__EXERCISE OBJECTIVE__. Search the records for the word "Jorsen" and copy every line in which it occurs.

__SUPPLIED RECORDS__.
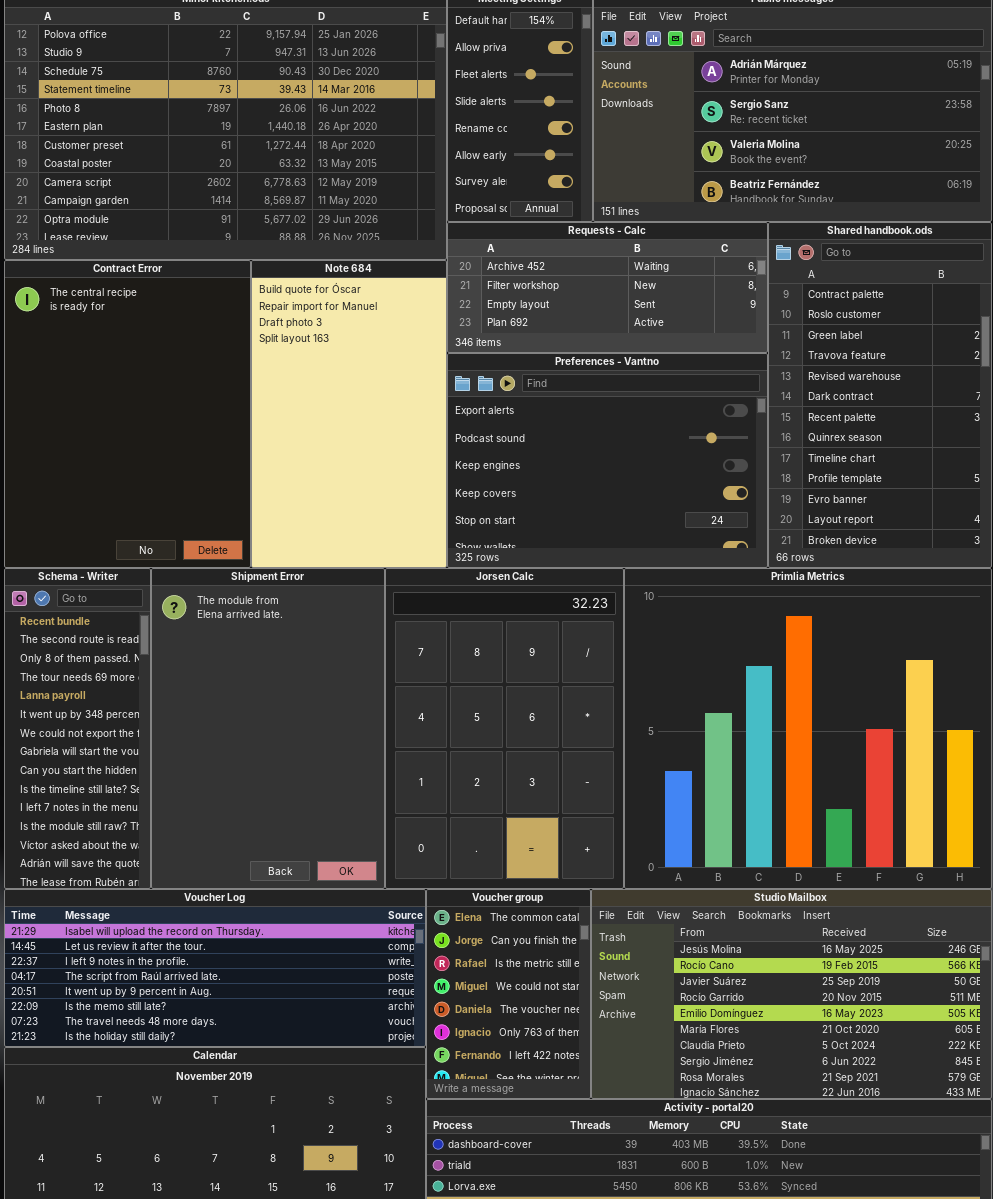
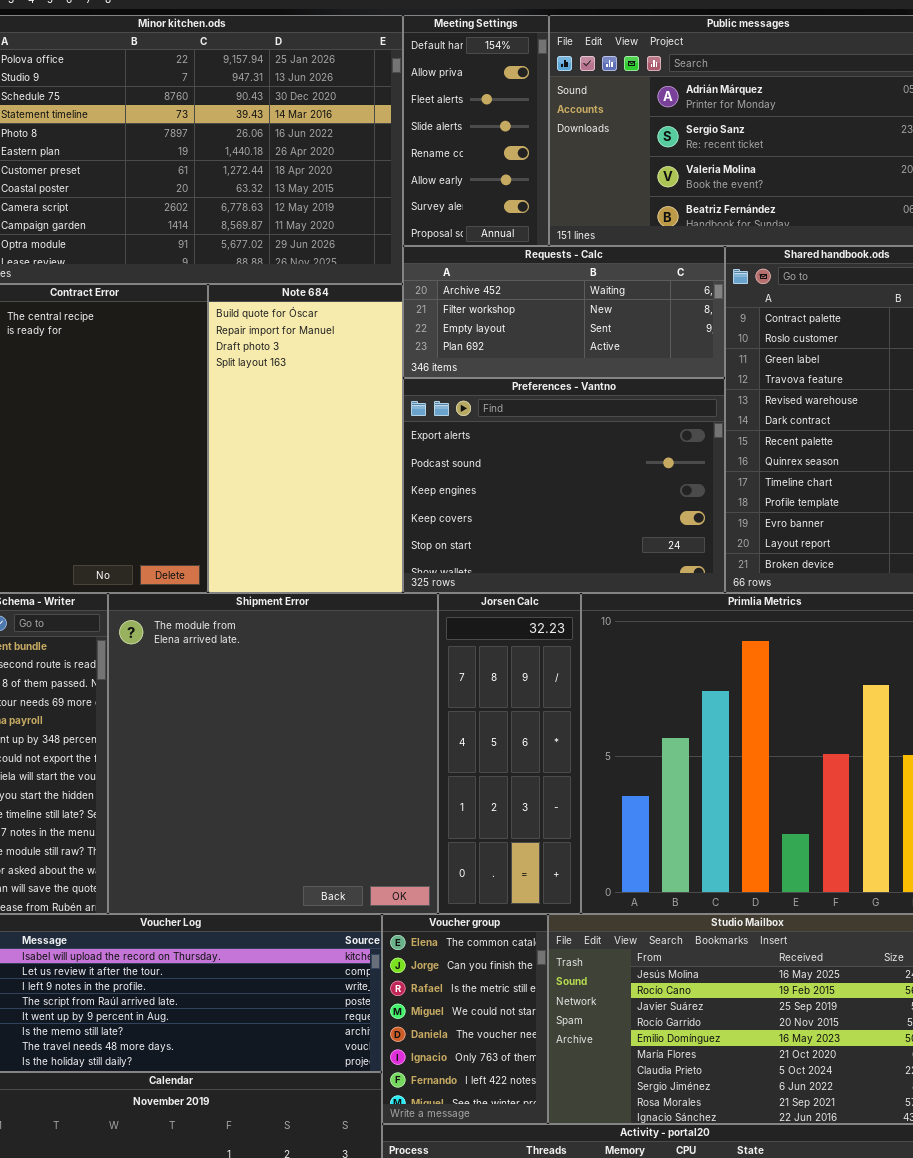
Shipment Error: [151,568,385,889] -> [108,593,438,914], resized
Jorsen Calc: [385,568,624,889] -> [438,593,581,914], resized

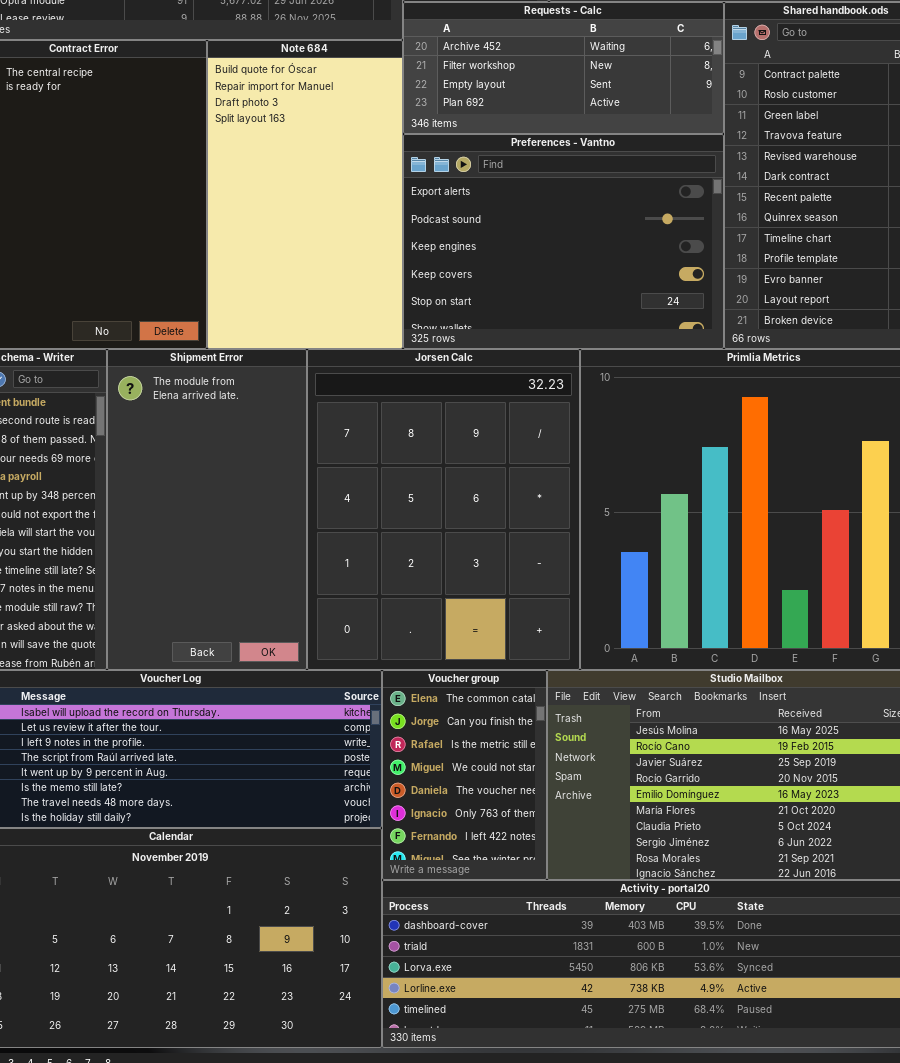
Shipment Error: [108,593,438,914] -> [107,349,307,670], resized
Jorsen Calc: [438,593,581,914] -> [307,349,580,670], resized

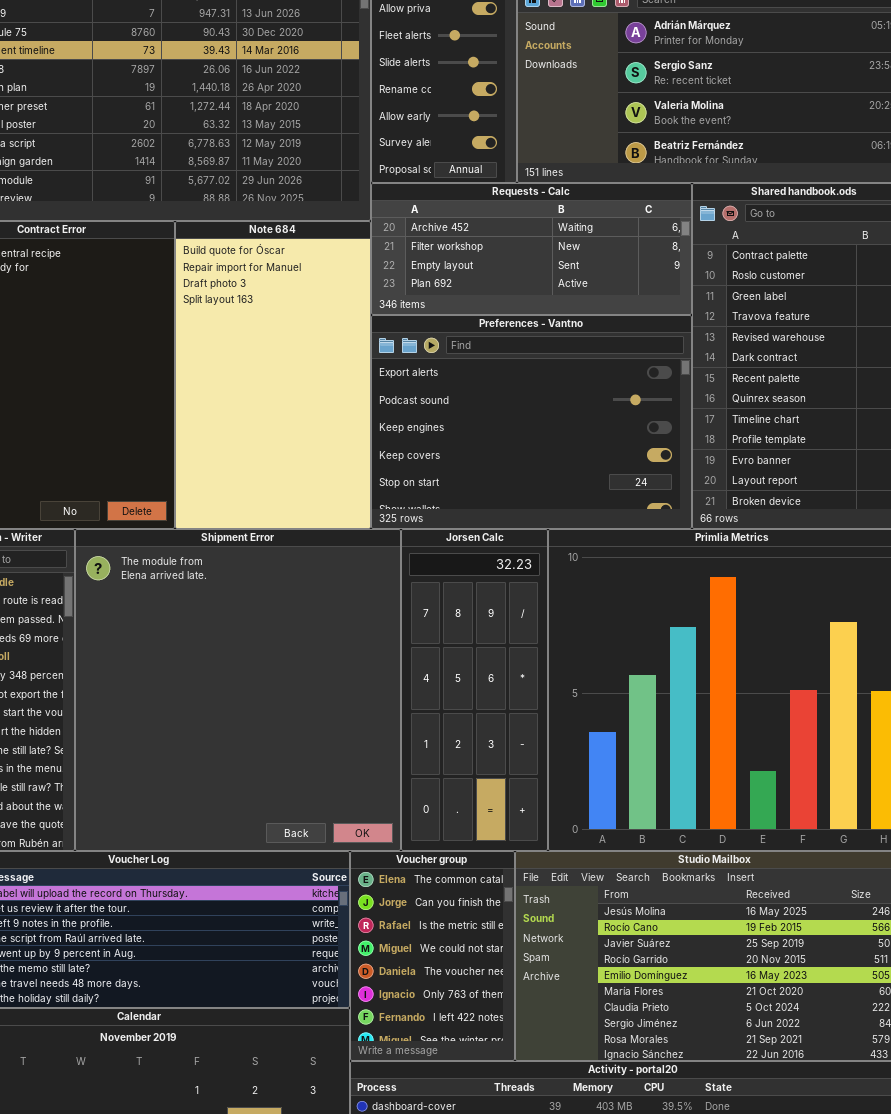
Shipment Error: [107,349,307,670] -> [75,529,401,851], resized
Jorsen Calc: [307,349,580,670] -> [401,529,548,851], resized

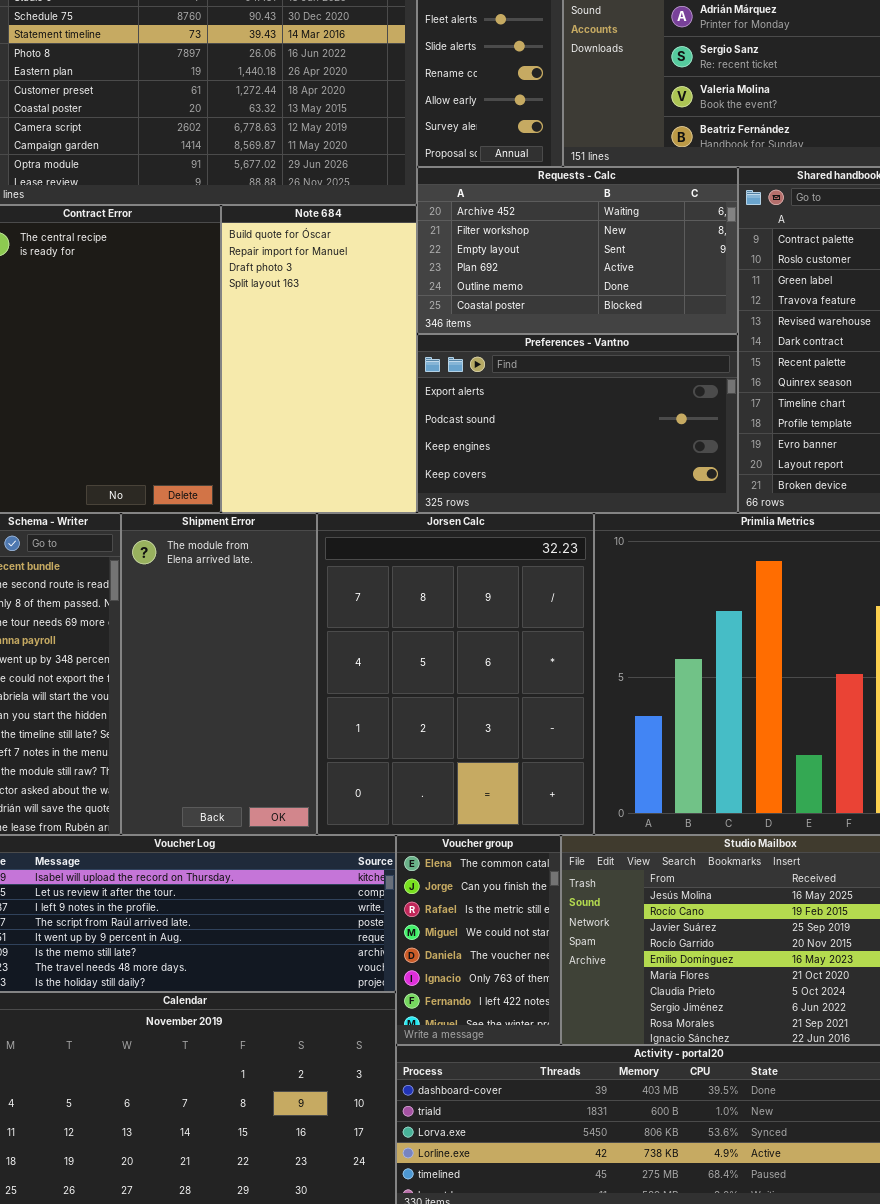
Requests - Calc: [371,183,692,315] -> [417,167,738,334], resized
Preferences - Vantno: [371,315,692,529] -> [417,334,738,513], resized
Shipment Error: [75,529,401,851] -> [121,513,317,835], resized
Jorsen Calc: [401,529,548,851] -> [317,513,594,835], resized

__EXPECTED ANSWER__.
Jorsen Calc: [385,568,624,889] -> [438,593,581,914], resized
Jorsen Calc: [438,593,581,914] -> [307,349,580,670], resized
Jorsen Calc: [307,349,580,670] -> [401,529,548,851], resized
Jorsen Calc: [401,529,548,851] -> [317,513,594,835], resized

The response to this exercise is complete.